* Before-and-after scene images
------------------------------------

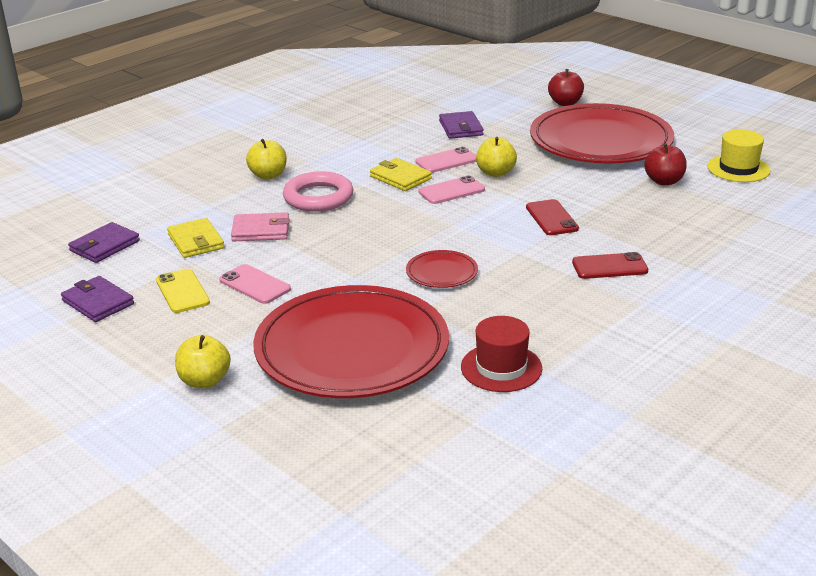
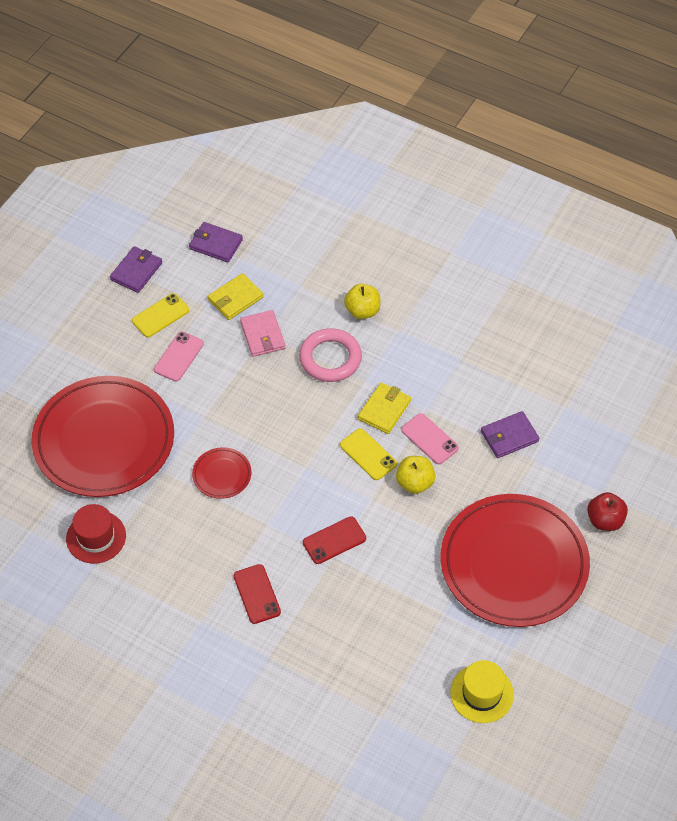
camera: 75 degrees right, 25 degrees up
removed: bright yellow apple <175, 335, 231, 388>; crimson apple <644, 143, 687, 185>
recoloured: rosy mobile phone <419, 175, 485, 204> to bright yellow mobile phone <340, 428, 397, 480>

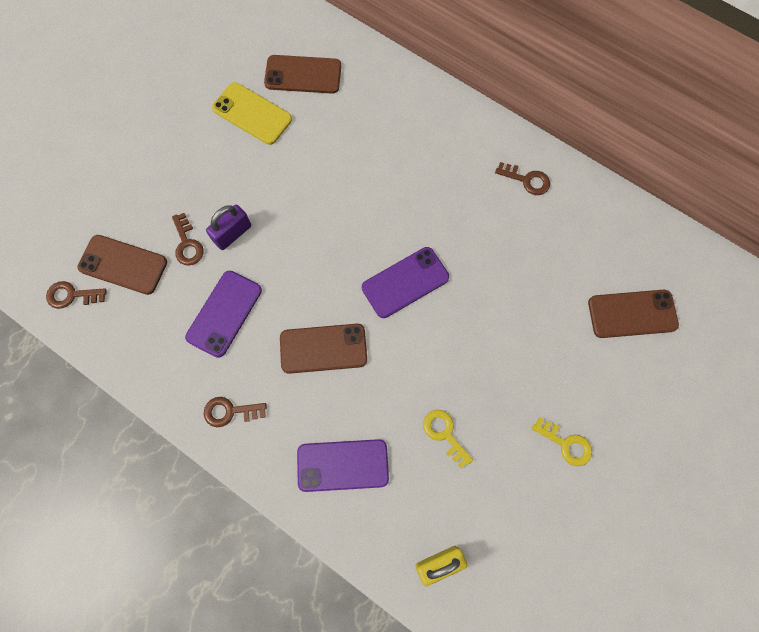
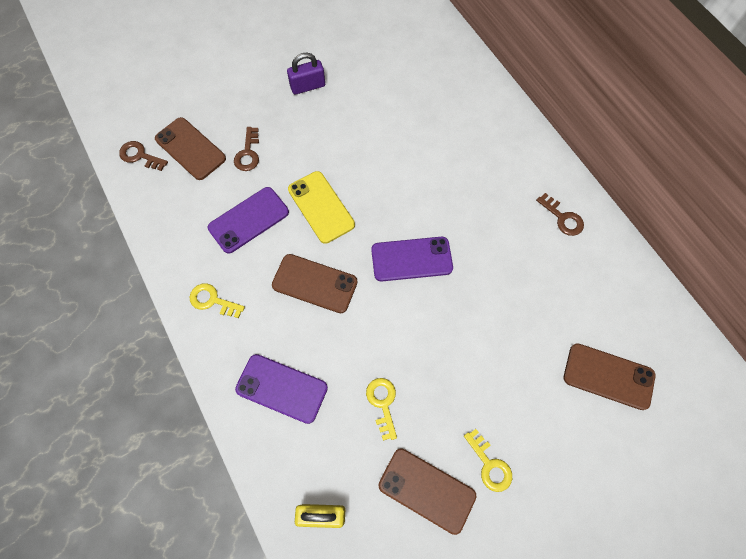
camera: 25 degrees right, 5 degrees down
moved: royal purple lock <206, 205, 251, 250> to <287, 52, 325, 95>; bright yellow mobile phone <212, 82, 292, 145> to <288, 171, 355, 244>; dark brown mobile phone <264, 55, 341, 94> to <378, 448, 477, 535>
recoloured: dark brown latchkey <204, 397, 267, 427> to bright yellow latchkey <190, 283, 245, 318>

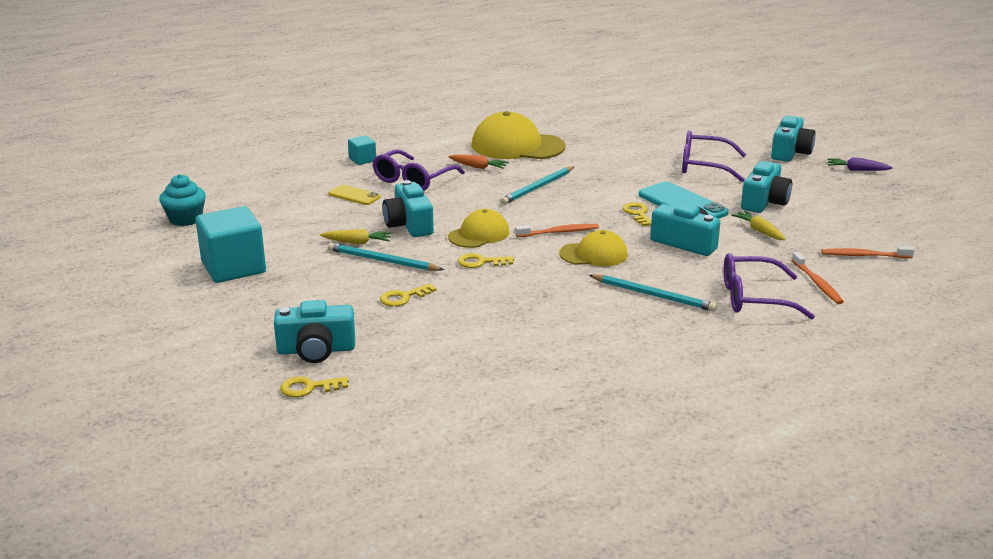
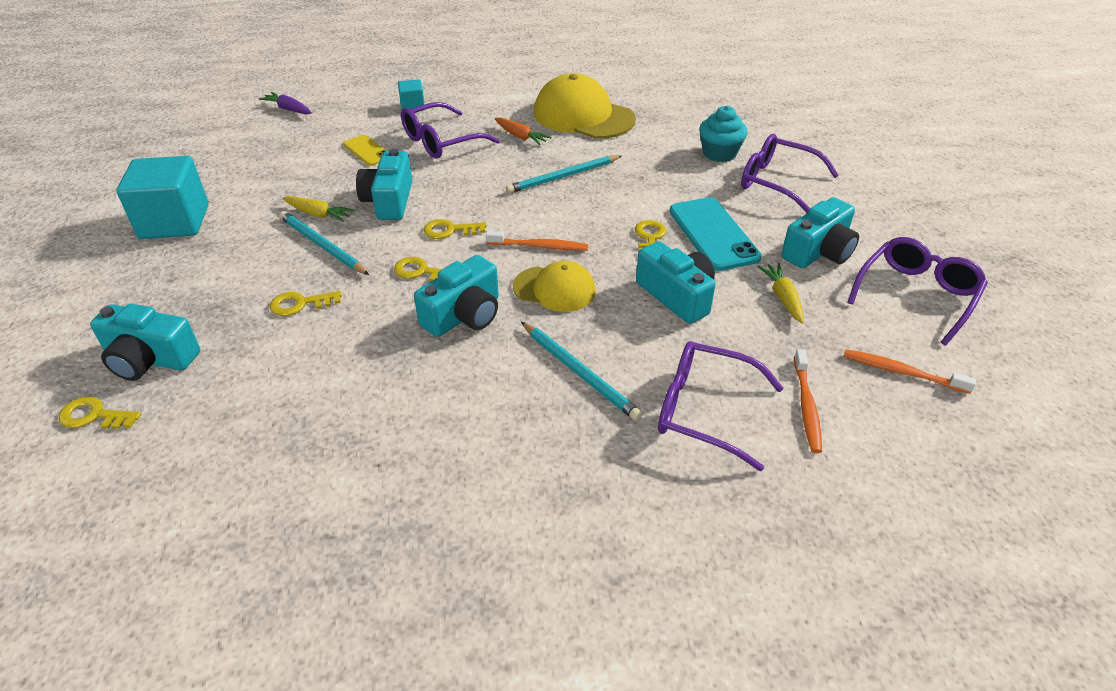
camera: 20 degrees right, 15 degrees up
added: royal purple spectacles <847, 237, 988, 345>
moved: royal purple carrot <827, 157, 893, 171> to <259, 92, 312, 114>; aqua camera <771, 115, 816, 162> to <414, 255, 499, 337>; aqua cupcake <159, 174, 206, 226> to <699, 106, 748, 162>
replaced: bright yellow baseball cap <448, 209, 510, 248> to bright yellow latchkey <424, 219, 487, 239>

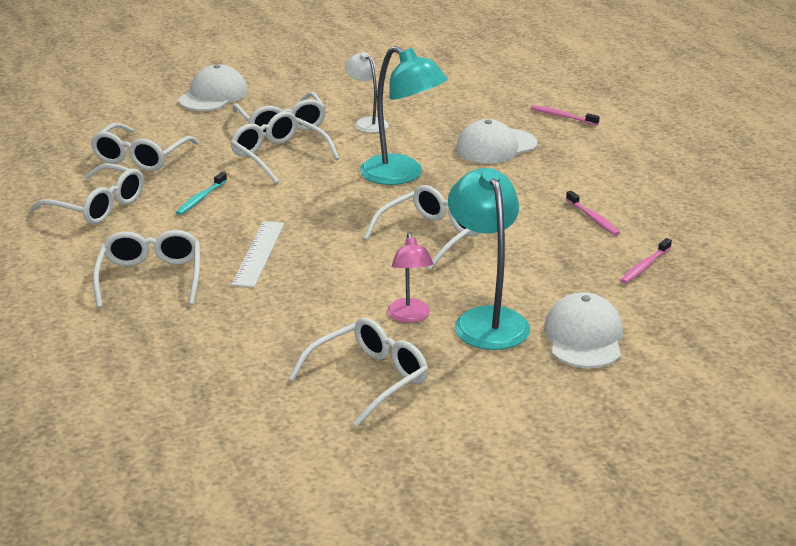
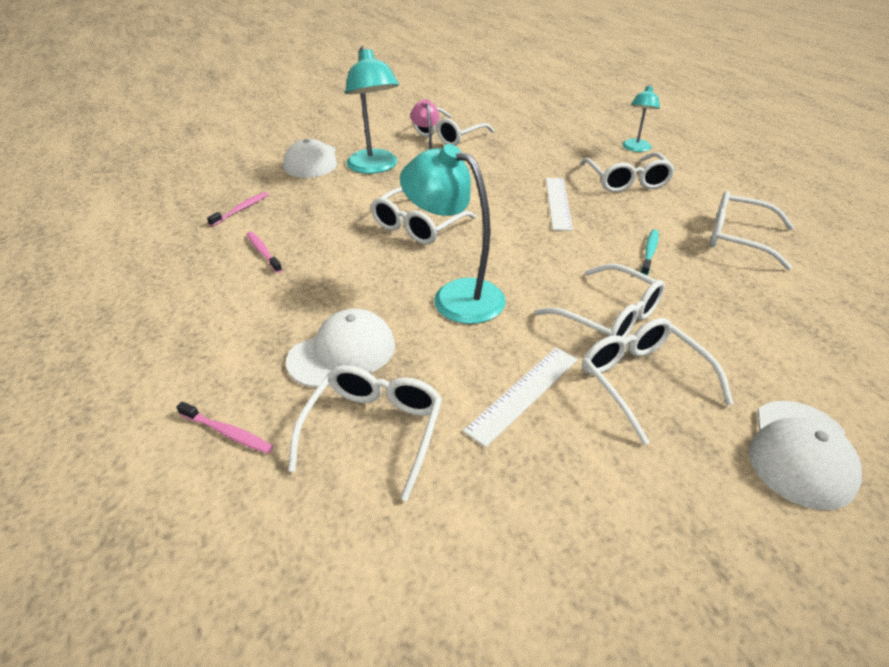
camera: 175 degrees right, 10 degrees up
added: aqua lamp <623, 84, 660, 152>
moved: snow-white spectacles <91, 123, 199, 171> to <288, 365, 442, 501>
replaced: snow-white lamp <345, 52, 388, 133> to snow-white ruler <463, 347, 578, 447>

------------------------------------

* Your objective
Report only how many lines in the entries above contain the string "spectacles".

* Your solution
2